(Set problem):
In the records below, change each "mahogany wood door at center" to "dark wooden door at center" and leave everything else as it is.

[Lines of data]
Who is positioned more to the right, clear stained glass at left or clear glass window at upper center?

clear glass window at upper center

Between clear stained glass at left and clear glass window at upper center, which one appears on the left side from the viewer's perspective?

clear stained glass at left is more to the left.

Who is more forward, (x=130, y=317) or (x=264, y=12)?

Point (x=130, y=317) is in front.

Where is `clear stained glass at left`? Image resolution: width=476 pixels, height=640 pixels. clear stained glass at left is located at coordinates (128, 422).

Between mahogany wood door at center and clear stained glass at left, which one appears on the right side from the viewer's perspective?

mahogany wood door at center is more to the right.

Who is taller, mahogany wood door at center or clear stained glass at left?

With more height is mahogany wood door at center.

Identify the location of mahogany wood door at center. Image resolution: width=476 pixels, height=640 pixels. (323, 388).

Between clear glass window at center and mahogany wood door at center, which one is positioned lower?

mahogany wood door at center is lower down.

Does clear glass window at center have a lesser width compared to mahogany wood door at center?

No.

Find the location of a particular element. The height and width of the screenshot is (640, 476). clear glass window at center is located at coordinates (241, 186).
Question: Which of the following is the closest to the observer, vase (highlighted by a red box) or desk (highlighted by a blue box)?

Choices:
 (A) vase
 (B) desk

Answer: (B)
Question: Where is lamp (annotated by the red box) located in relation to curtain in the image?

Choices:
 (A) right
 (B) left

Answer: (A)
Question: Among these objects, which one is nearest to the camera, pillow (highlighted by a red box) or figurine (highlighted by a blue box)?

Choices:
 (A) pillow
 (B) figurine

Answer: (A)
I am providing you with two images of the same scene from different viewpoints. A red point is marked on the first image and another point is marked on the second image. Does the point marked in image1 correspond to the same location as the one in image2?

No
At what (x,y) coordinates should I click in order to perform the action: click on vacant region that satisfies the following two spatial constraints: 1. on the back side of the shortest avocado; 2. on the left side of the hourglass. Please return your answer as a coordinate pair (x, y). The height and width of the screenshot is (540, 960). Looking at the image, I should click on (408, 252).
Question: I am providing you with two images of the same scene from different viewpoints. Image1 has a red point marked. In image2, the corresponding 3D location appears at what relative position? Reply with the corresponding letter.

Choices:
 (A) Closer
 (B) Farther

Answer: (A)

(Task answer):
Who is positioned more to the right, clear stained glass at left or clear glass window at upper center?

clear glass window at upper center

Between clear stained glass at left and clear glass window at upper center, which one appears on the left side from the viewer's perspective?

clear stained glass at left is more to the left.

Who is more forward, (x=130, y=317) or (x=264, y=12)?

Point (x=130, y=317) is in front.

Where is `clear stained glass at left`? Image resolution: width=476 pixels, height=640 pixels. clear stained glass at left is located at coordinates (128, 422).

Between dark wooden door at center and clear stained glass at left, which one appears on the right side from the viewer's perspective?

dark wooden door at center is more to the right.

Who is taller, dark wooden door at center or clear stained glass at left?

With more height is dark wooden door at center.

Identify the location of dark wooden door at center. Image resolution: width=476 pixels, height=640 pixels. (323, 388).

Between clear glass window at center and dark wooden door at center, which one is positioned lower?

dark wooden door at center is lower down.

Does clear glass window at center have a lesser width compared to dark wooden door at center?

No.

Find the location of a particular element. The height and width of the screenshot is (640, 476). clear glass window at center is located at coordinates (241, 186).
Question: Which of the following is the closest to the observer, vase (highlighted by a red box) or desk (highlighted by a blue box)?

Choices:
 (A) vase
 (B) desk

Answer: (B)
Question: Where is lamp (annotated by the red box) located in relation to curtain in the image?

Choices:
 (A) right
 (B) left

Answer: (A)
Question: Among these objects, which one is nearest to the camera, pillow (highlighted by a red box) or figurine (highlighted by a blue box)?

Choices:
 (A) pillow
 (B) figurine

Answer: (A)
I am providing you with two images of the same scene from different viewpoints. A red point is marked on the first image and another point is marked on the second image. Does the point marked in image1 correspond to the same location as the one in image2?

No
At what (x,y) coordinates should I click in order to perform the action: click on vacant region that satisfies the following two spatial constraints: 1. on the back side of the shortest avocado; 2. on the left side of the hourglass. Please return your answer as a coordinate pair (x, y). The height and width of the screenshot is (540, 960). Looking at the image, I should click on (408, 252).
Question: I am providing you with two images of the same scene from different viewpoints. Image1 has a red point marked. In image2, the corresponding 3D location appears at what relative position? Reply with the corresponding letter.

Choices:
 (A) Closer
 (B) Farther

Answer: (A)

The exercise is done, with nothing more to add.